- **ACTIVITY**: Among the records below, find each line that includes the string "SENS" and copy it.

- **EXCERPTED DATA**:
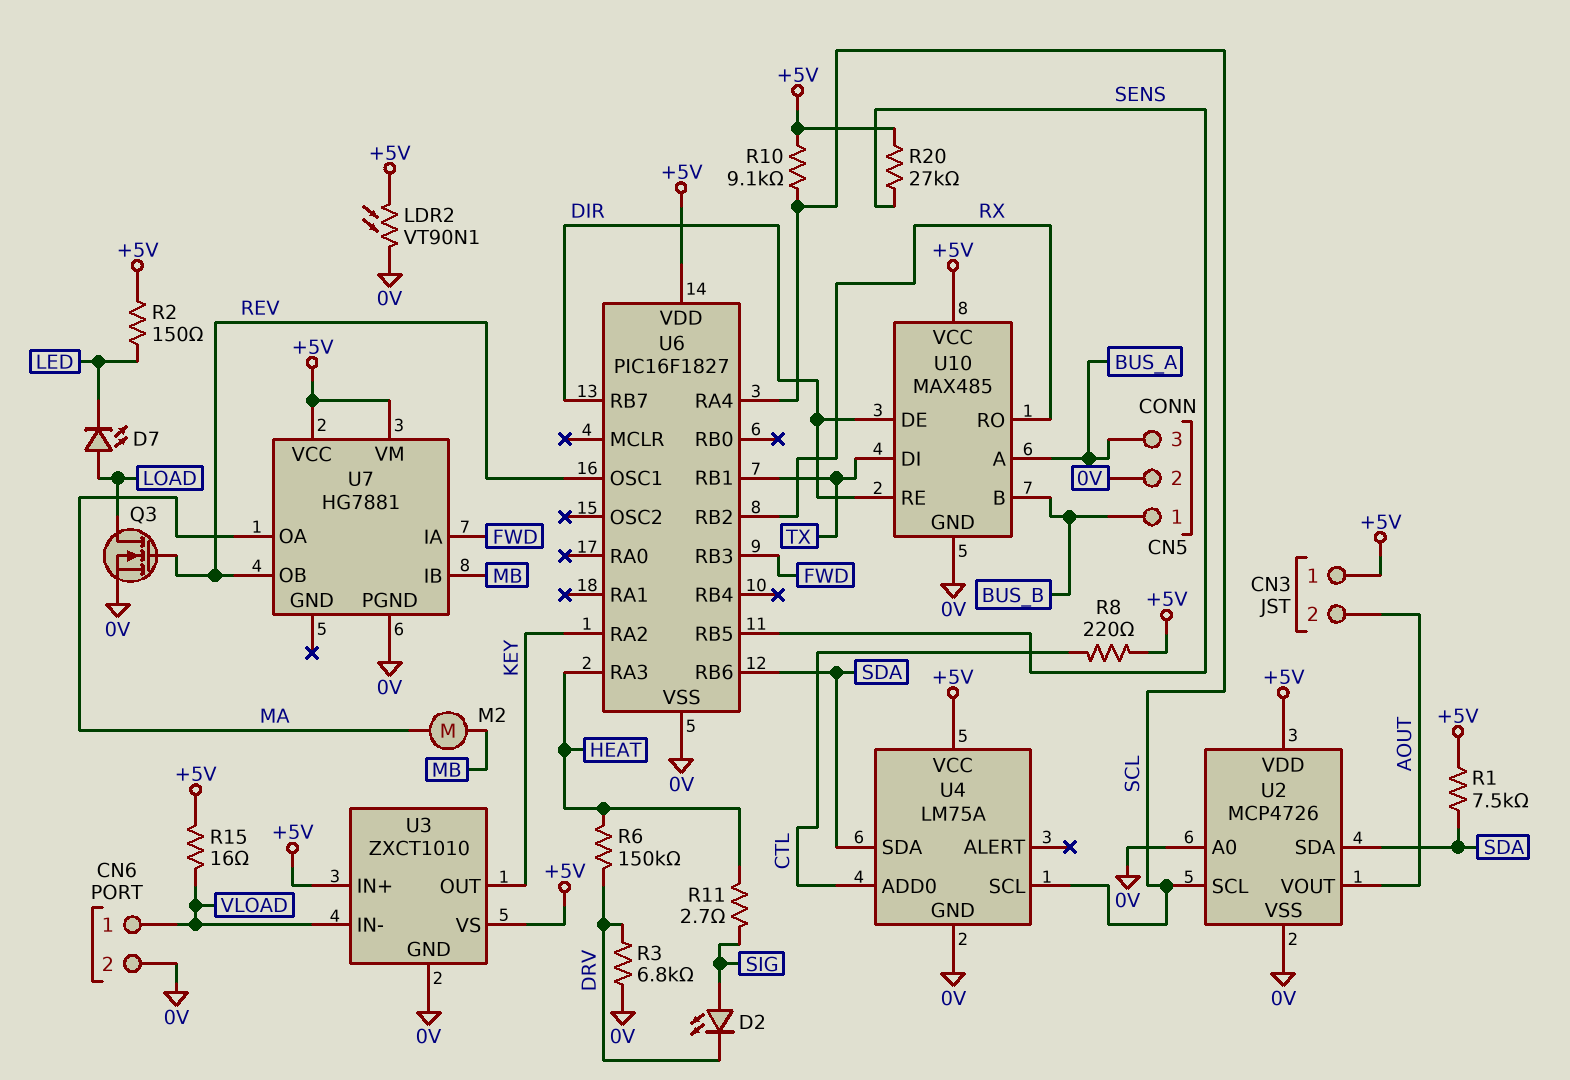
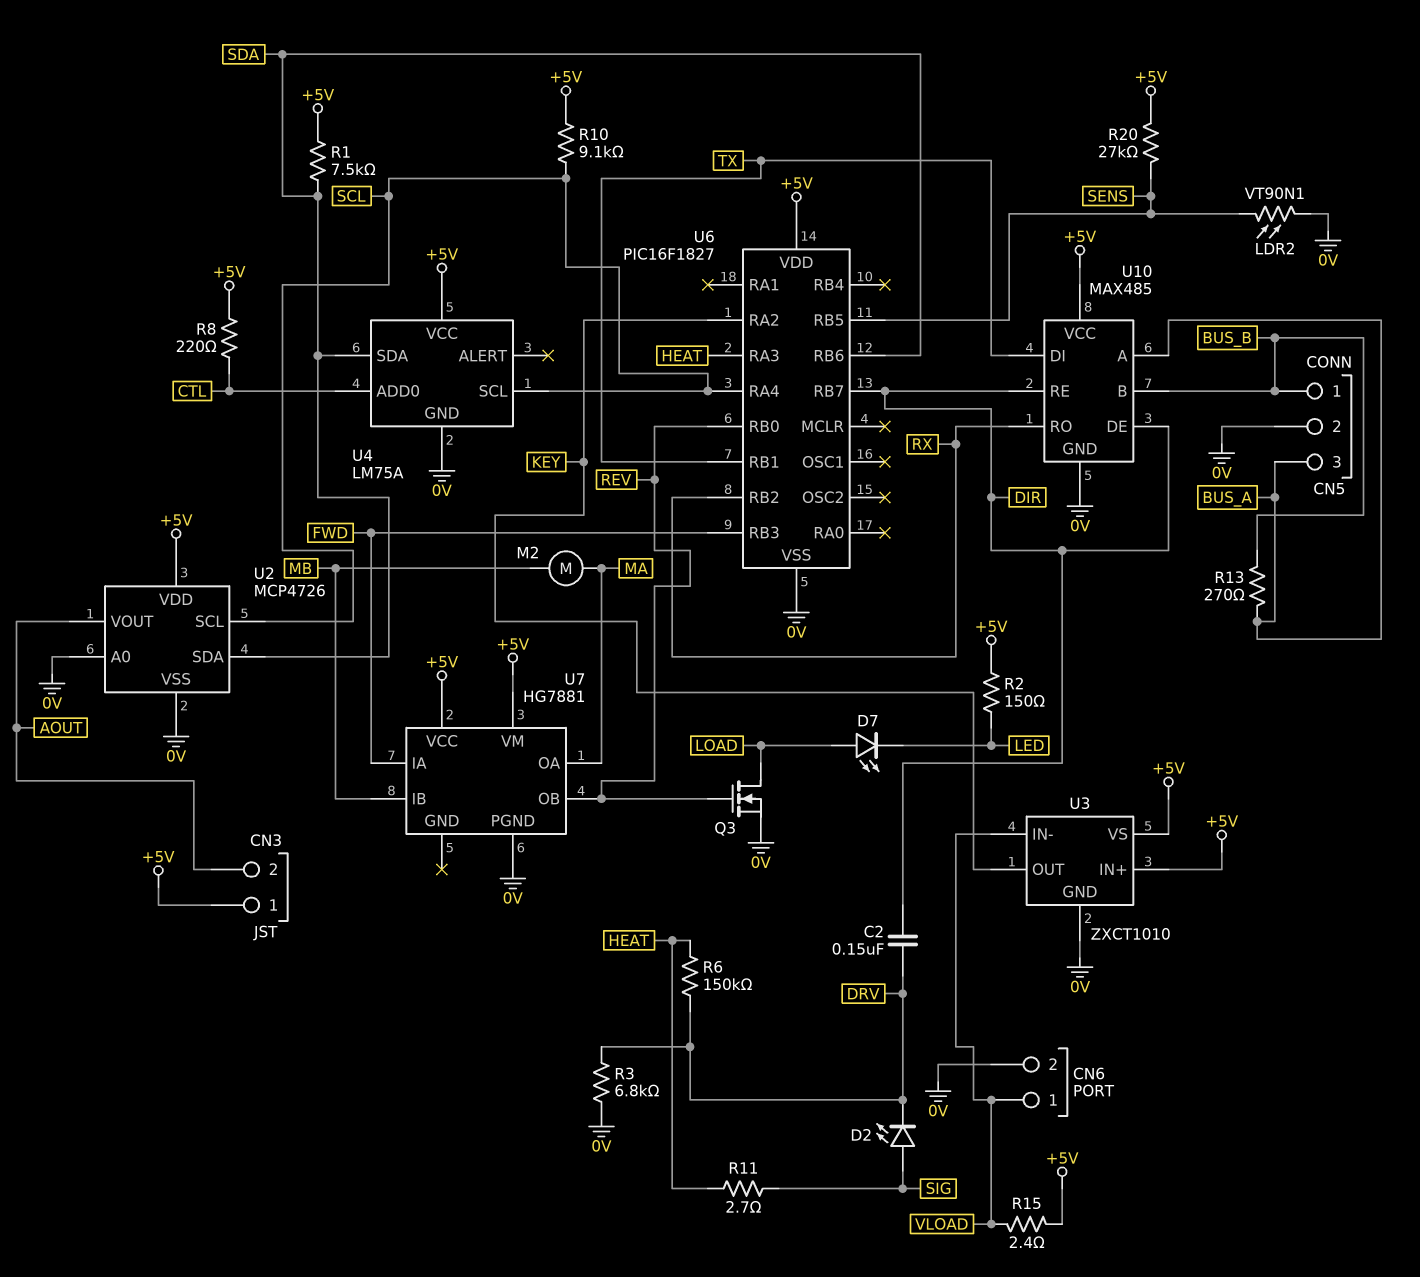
C2: none -> 150nF (DIR, DRV)
LDR2: VT90N1 (+5V, 0V) -> VT90N1 (0V, SENS)
R13: none -> 270 (BUS_A, BUS_B)
R15: 16 (+5V, VLOAD) -> 2.4 (+5V, VLOAD)
U6 pin OSC1: REV -> none
U6 pin RB0: none -> REV

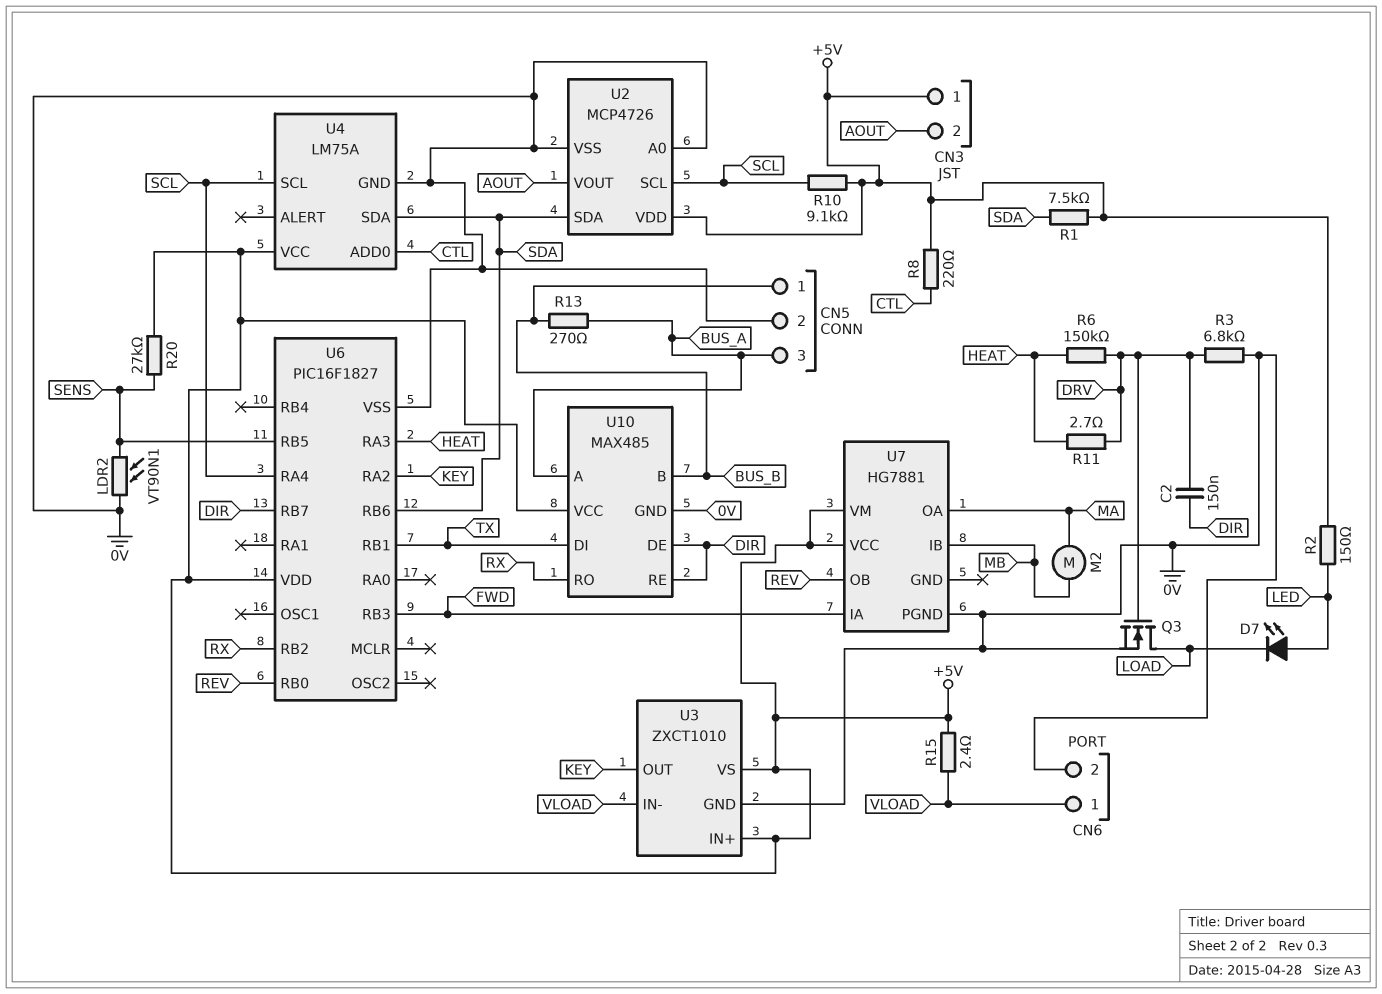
D2: LED (A SIG, K DRV) -> none
D7: LED (A LOAD, K LED) -> LED (A LED, K LOAD)
Q3: NMOS (G REV, D LOAD, S 0V) -> NMOS (G DRV, D LOAD, S 0V)
R11: 2.7 (HEAT, SIG) -> 2.7 (DRV, HEAT)

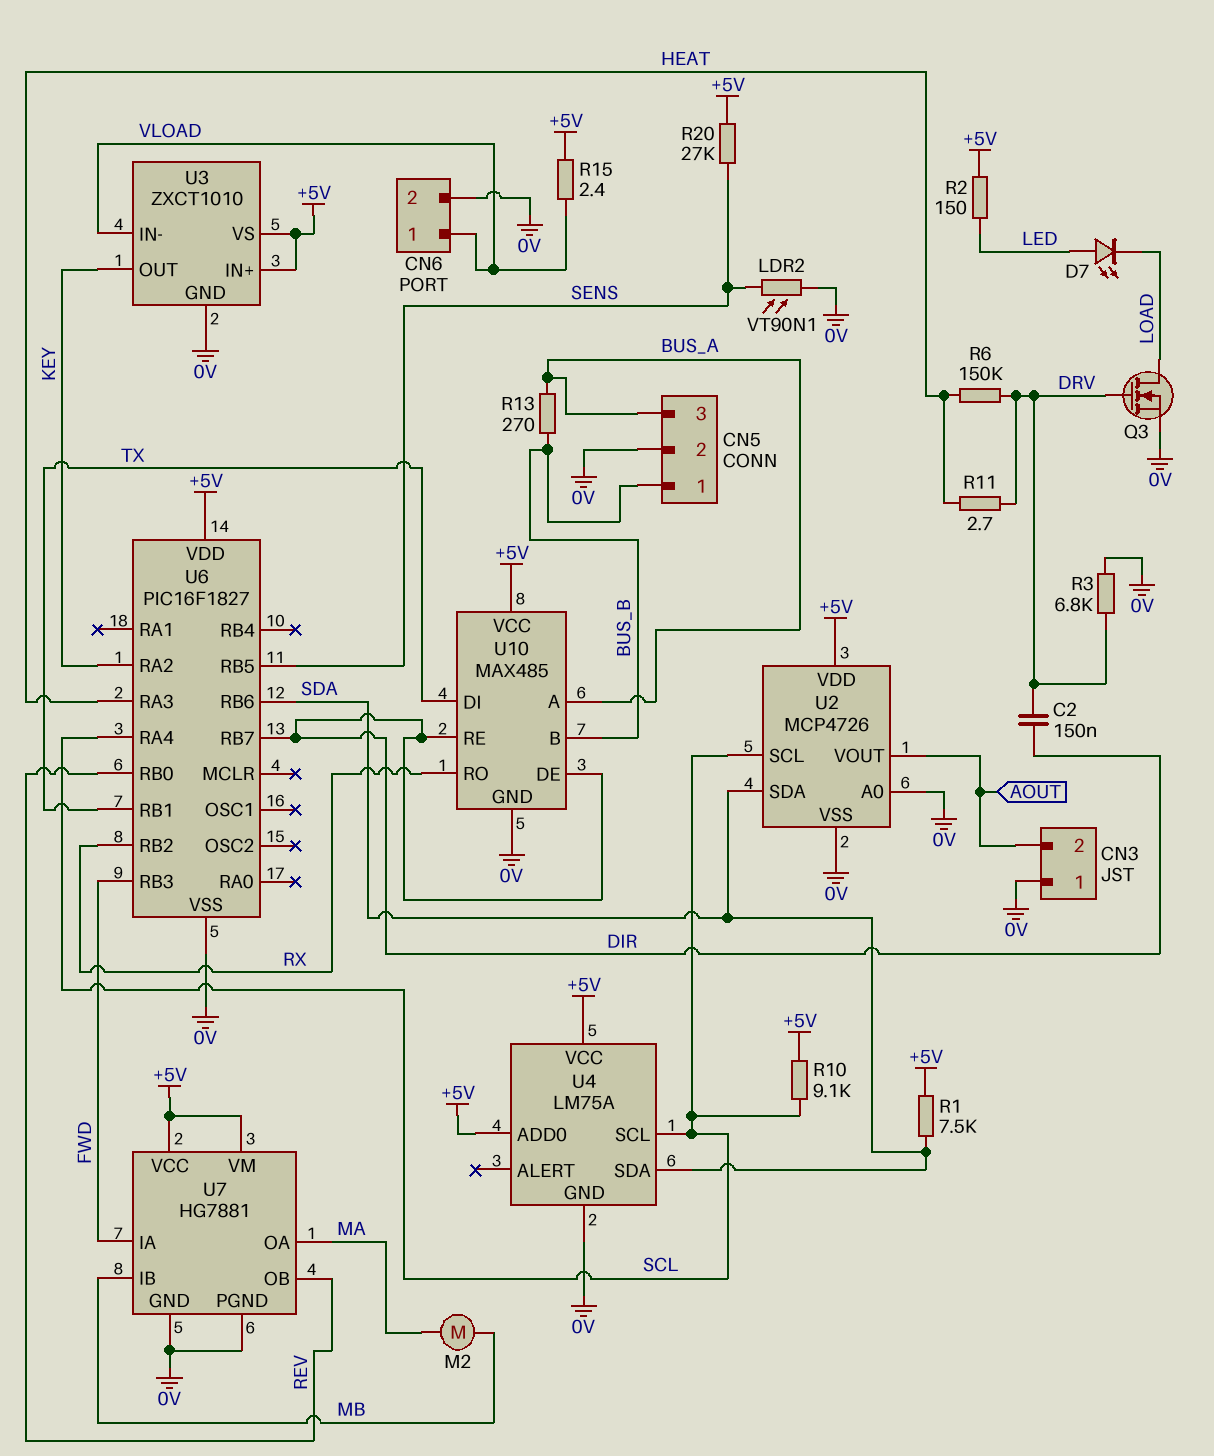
CN3 pin 1: +5V -> 0V
R8: 220 (+5V, CTL) -> none
U4 pin ADD0: CTL -> +5V
U7 pin GND: none -> 0V

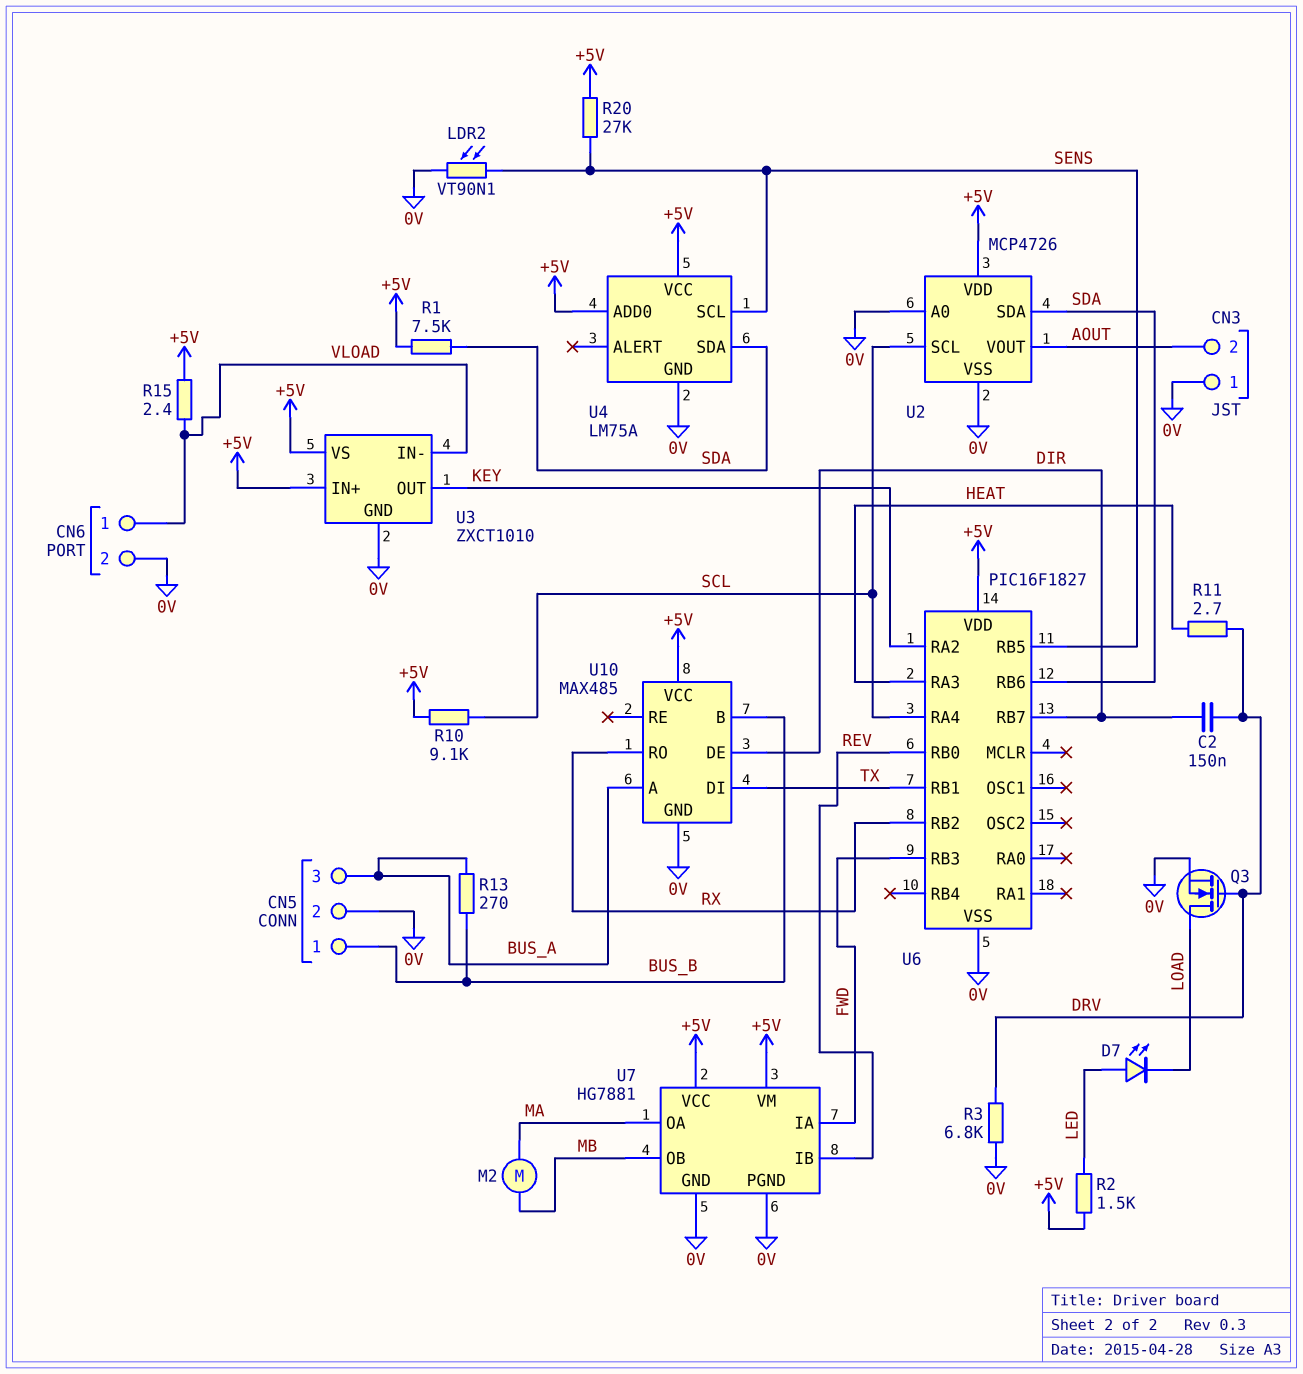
R2: 150 (+5V, LED) -> 1.5k (+5V, LED)
R6: 150k (DRV, HEAT) -> none
U4 pin SCL: SCL -> SENS
U7 pin IB: MB -> REV
U7 pin OB: REV -> MB
U10 pin RE: DIR -> none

- **WRITTEN ANSWER**:
LDR2: VT90N1 (+5V, 0V) -> VT90N1 (0V, SENS)
U4 pin SCL: SCL -> SENS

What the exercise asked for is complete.